**Work request**
Verbatim repeat, images excluded. Give each entry again as written.

↓

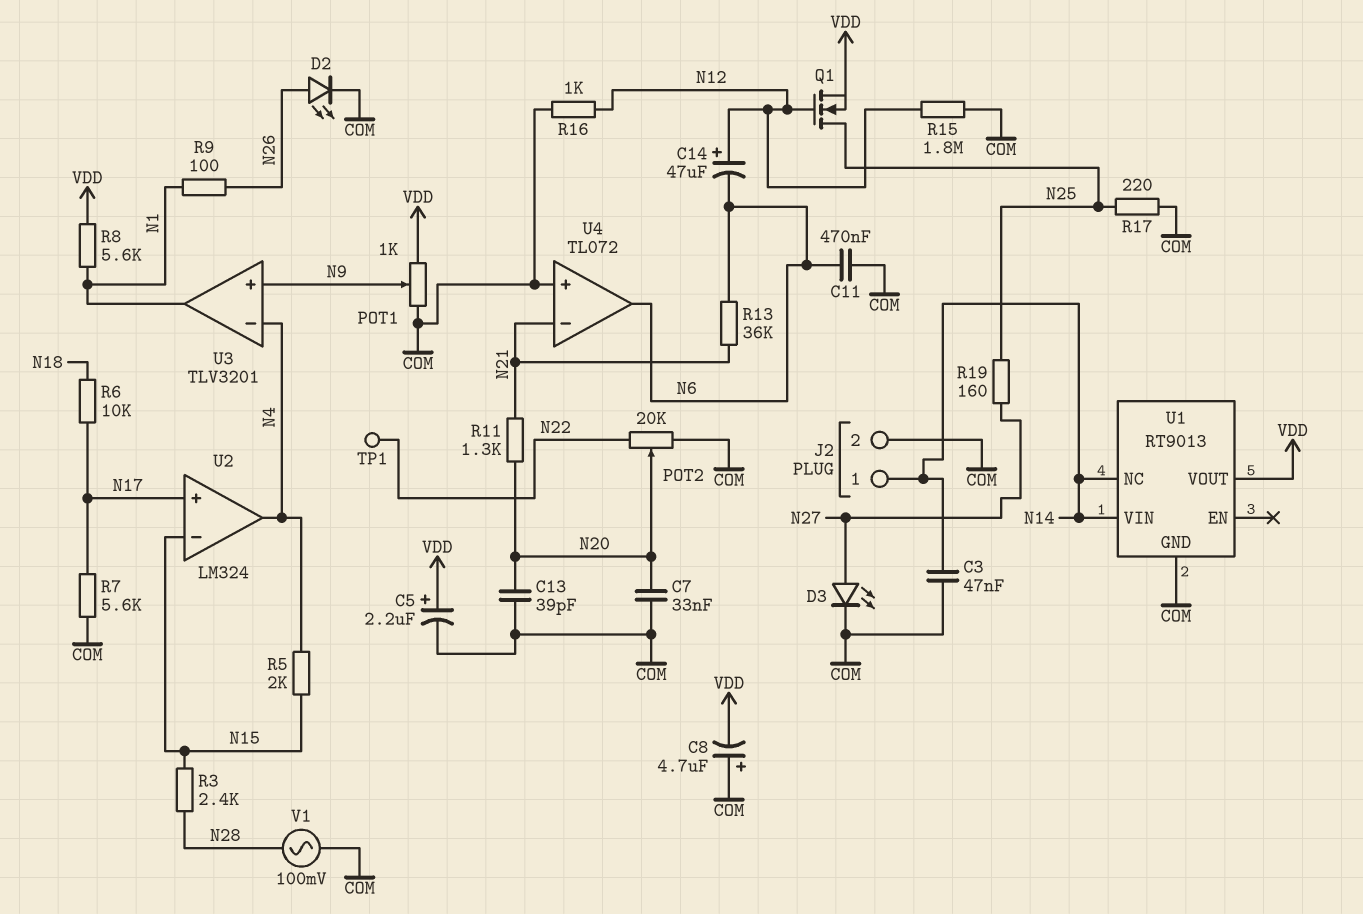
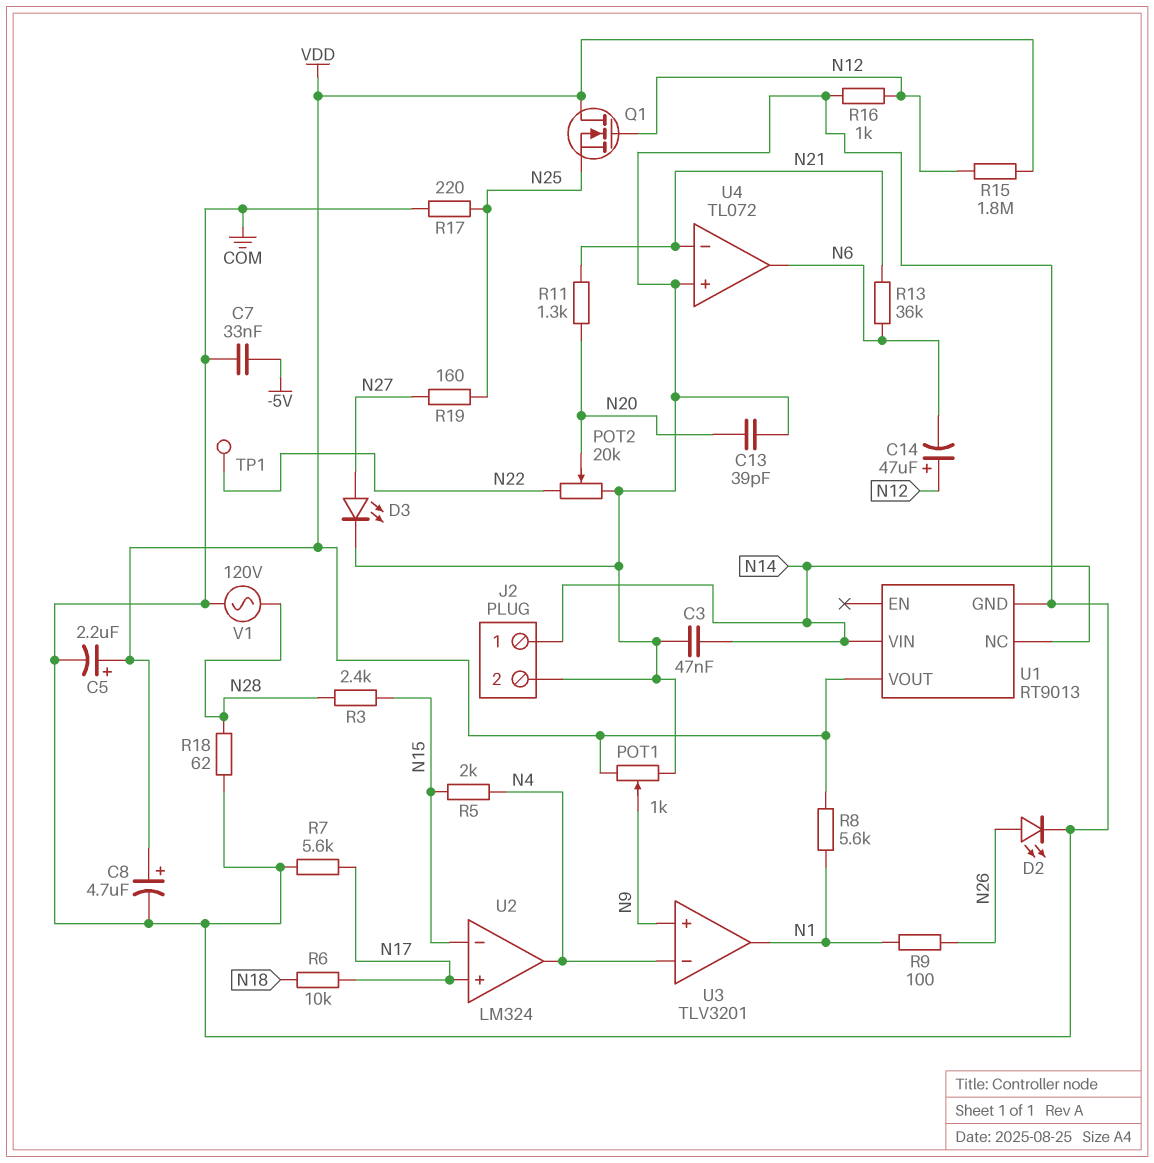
C7: 33nF (COM, N20) -> 33nF (-5V, COM)
C8: 4.7uF (plus COM, minus VDD) -> 4.7uF (plus VDD, minus COM)
C11: 470nF (COM, N6) -> none
Q1: NMOS (G N12, D N25, S VDD) -> NMOS (G N12, D VDD, S N25)
R15: 1.8M (COM, N12) -> 1.8M (N12, VDD)
R18: none -> 62 (COM, N28)
V1: AC 100mV (COM, N28) -> AC 120V (COM, N28)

↑

**Answer area**
C7: 33nF (COM, N20) -> 33nF (-5V, COM)
C8: 4.7uF (plus COM, minus VDD) -> 4.7uF (plus VDD, minus COM)
C11: 470nF (COM, N6) -> none
Q1: NMOS (G N12, D N25, S VDD) -> NMOS (G N12, D VDD, S N25)
R15: 1.8M (COM, N12) -> 1.8M (N12, VDD)
R18: none -> 62 (COM, N28)
V1: AC 100mV (COM, N28) -> AC 120V (COM, N28)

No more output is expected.